Given data Block Start

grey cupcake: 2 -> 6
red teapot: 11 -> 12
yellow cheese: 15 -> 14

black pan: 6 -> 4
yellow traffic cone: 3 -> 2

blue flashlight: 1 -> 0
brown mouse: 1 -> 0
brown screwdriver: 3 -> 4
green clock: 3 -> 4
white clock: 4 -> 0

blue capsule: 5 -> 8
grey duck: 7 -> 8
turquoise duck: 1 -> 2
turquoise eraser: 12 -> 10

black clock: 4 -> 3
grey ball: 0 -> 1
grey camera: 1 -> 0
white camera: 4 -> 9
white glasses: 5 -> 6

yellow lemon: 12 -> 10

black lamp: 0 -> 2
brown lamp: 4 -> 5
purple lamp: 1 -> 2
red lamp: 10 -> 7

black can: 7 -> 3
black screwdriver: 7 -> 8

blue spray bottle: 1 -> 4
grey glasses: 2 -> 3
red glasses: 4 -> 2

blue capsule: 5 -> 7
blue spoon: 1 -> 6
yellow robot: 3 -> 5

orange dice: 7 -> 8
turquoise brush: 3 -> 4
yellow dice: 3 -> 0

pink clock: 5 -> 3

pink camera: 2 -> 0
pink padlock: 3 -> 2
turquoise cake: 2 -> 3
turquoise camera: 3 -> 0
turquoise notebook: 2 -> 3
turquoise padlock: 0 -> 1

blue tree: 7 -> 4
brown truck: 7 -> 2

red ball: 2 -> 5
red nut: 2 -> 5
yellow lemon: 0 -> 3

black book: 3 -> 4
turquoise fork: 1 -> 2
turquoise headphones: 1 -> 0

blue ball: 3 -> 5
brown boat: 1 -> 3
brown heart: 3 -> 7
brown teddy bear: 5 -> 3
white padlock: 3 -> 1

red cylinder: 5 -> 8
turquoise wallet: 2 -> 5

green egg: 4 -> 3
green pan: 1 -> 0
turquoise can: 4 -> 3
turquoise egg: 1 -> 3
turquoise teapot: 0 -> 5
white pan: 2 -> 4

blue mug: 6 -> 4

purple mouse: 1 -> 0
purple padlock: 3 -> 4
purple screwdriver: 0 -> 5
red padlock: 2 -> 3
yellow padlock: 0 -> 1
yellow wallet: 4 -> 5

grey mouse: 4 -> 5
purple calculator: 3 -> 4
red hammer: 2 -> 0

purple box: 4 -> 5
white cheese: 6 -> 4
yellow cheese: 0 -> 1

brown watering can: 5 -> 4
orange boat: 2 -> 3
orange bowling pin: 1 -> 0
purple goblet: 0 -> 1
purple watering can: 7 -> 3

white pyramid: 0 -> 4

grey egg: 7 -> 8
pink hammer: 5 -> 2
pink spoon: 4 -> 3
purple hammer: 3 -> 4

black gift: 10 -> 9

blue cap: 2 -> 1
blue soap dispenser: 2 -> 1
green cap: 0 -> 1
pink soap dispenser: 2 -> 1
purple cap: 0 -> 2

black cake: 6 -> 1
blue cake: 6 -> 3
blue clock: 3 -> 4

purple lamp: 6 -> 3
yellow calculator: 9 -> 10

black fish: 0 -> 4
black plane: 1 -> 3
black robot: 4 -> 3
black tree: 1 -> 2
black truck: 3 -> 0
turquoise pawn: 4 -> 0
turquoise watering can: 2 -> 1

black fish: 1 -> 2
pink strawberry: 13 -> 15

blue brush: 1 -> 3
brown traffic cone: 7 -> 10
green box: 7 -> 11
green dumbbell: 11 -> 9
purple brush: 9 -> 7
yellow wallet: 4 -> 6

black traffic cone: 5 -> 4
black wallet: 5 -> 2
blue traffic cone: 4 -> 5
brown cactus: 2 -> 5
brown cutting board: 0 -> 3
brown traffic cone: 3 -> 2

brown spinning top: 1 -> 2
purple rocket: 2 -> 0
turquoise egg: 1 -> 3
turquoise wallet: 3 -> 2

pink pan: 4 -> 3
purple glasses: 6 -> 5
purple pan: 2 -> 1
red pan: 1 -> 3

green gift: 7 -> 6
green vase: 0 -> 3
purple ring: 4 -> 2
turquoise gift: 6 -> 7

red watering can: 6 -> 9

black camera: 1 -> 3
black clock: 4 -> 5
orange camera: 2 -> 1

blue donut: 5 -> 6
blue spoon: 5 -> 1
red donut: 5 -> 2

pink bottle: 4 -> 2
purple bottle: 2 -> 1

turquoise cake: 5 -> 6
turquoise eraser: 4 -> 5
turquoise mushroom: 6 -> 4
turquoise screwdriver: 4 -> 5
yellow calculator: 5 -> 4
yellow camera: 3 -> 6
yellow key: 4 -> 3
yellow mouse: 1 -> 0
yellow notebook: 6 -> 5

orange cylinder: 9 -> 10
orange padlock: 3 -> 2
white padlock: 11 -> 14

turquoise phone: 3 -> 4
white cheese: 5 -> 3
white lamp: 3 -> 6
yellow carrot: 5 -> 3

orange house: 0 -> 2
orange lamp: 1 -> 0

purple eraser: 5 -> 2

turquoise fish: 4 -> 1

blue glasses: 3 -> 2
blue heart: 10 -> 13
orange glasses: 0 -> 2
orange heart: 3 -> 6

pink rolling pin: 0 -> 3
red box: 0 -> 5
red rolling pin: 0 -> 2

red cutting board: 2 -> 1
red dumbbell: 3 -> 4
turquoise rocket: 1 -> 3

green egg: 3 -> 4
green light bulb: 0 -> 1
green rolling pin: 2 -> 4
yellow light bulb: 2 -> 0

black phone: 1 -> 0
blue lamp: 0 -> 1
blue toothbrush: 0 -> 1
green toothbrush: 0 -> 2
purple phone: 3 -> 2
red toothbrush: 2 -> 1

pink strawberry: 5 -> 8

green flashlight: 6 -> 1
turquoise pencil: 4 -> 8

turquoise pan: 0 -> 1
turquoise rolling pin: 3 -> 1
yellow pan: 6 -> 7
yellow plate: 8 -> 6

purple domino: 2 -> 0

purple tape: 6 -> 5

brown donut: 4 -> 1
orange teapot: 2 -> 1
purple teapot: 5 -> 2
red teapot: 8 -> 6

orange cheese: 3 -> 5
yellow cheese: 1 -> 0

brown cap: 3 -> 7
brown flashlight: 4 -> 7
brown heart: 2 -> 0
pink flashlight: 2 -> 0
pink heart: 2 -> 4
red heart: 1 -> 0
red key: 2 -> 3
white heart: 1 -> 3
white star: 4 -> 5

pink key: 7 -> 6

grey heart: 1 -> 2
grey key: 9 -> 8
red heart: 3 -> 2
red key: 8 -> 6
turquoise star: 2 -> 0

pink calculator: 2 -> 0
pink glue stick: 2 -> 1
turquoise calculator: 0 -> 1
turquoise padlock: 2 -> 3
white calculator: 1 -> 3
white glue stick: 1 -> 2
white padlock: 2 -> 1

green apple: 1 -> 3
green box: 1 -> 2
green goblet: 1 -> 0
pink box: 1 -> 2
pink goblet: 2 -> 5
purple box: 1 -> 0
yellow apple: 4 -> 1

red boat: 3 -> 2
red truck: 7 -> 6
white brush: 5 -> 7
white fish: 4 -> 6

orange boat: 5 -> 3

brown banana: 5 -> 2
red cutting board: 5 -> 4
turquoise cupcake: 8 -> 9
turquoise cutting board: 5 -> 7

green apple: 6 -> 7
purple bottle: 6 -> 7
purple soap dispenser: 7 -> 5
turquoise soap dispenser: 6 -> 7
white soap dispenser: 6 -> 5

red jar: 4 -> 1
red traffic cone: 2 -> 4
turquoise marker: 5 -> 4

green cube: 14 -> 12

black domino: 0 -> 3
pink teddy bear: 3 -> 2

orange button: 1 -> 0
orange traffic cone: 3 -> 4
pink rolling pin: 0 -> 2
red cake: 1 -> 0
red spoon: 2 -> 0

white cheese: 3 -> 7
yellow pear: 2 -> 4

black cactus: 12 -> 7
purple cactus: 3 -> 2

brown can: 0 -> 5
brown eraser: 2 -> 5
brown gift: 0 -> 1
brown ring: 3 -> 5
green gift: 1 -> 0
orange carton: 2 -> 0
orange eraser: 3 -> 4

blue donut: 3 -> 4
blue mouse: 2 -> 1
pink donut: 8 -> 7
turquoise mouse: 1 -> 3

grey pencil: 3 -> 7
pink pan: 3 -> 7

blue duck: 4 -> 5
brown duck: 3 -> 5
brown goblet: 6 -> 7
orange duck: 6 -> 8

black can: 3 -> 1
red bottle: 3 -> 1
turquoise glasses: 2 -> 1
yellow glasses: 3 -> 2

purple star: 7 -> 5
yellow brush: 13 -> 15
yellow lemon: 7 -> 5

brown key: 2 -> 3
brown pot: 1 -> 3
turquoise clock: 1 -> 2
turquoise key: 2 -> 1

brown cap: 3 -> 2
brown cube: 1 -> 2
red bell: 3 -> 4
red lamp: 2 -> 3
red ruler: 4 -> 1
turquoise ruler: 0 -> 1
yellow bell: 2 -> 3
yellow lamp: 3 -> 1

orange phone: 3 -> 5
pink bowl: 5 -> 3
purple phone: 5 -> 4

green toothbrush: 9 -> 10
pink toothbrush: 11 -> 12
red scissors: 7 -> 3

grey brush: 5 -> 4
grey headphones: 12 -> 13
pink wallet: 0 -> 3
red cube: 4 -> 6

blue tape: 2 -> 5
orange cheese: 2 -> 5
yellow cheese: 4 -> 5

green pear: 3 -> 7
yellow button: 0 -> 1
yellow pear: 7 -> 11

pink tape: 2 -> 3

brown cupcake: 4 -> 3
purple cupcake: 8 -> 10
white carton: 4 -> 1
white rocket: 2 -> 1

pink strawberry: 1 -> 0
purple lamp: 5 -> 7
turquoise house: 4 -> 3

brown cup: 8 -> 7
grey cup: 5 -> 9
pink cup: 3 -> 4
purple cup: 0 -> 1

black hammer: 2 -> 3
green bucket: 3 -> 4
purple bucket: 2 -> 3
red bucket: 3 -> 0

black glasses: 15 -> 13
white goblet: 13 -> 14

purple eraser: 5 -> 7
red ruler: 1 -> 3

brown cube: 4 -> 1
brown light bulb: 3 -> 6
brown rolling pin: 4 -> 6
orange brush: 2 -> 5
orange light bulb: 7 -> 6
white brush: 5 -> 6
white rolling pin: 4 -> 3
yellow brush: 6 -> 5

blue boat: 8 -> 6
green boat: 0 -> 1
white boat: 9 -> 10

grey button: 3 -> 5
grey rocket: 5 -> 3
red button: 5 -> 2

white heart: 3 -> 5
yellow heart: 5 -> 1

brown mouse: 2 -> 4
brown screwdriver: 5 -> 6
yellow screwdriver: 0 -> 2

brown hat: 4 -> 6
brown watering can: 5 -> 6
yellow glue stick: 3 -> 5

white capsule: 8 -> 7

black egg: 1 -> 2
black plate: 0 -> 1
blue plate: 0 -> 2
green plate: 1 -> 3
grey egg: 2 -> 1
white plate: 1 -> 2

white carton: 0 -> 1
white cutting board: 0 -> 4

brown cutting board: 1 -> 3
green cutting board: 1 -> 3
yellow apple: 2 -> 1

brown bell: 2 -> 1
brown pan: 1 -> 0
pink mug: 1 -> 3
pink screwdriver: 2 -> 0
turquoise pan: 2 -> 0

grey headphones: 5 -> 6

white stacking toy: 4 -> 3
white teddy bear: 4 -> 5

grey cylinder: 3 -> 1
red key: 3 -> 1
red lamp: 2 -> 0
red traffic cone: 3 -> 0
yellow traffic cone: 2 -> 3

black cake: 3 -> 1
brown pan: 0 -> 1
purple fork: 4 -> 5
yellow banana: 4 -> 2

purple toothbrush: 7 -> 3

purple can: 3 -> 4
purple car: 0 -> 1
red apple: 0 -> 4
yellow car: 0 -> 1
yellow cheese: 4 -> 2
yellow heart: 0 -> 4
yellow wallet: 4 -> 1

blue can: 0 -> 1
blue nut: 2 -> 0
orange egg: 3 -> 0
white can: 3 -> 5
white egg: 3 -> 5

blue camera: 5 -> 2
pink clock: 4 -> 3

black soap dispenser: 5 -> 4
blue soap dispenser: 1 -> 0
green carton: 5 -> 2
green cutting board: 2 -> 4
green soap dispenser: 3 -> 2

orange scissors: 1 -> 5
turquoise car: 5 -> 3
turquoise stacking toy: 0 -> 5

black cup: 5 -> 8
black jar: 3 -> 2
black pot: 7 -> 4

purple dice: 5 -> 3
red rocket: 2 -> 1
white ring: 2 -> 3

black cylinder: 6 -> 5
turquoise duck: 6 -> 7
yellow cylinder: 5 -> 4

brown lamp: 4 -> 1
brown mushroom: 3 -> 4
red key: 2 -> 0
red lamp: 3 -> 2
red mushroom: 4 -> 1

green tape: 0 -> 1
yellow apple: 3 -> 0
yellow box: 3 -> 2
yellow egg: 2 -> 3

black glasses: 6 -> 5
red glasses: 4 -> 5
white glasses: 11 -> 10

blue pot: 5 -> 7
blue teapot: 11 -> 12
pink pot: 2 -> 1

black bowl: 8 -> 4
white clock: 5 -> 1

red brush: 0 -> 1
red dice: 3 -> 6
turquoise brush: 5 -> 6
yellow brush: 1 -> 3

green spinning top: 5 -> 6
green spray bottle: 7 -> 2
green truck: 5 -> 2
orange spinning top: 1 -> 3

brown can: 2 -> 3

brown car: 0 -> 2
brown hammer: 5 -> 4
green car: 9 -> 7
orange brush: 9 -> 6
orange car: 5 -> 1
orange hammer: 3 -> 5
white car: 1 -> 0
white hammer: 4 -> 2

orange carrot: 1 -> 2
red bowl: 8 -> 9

Given data Block End

Task brief:
Your answer should be the lines above, from the line containing "brown goblet: 6 -> 7" up to and including the line containing "yellow bell: 2 -> 3", reproduced exactly and with nothing else.

Solution to this task:
brown goblet: 6 -> 7
orange duck: 6 -> 8

black can: 3 -> 1
red bottle: 3 -> 1
turquoise glasses: 2 -> 1
yellow glasses: 3 -> 2

purple star: 7 -> 5
yellow brush: 13 -> 15
yellow lemon: 7 -> 5

brown key: 2 -> 3
brown pot: 1 -> 3
turquoise clock: 1 -> 2
turquoise key: 2 -> 1

brown cap: 3 -> 2
brown cube: 1 -> 2
red bell: 3 -> 4
red lamp: 2 -> 3
red ruler: 4 -> 1
turquoise ruler: 0 -> 1
yellow bell: 2 -> 3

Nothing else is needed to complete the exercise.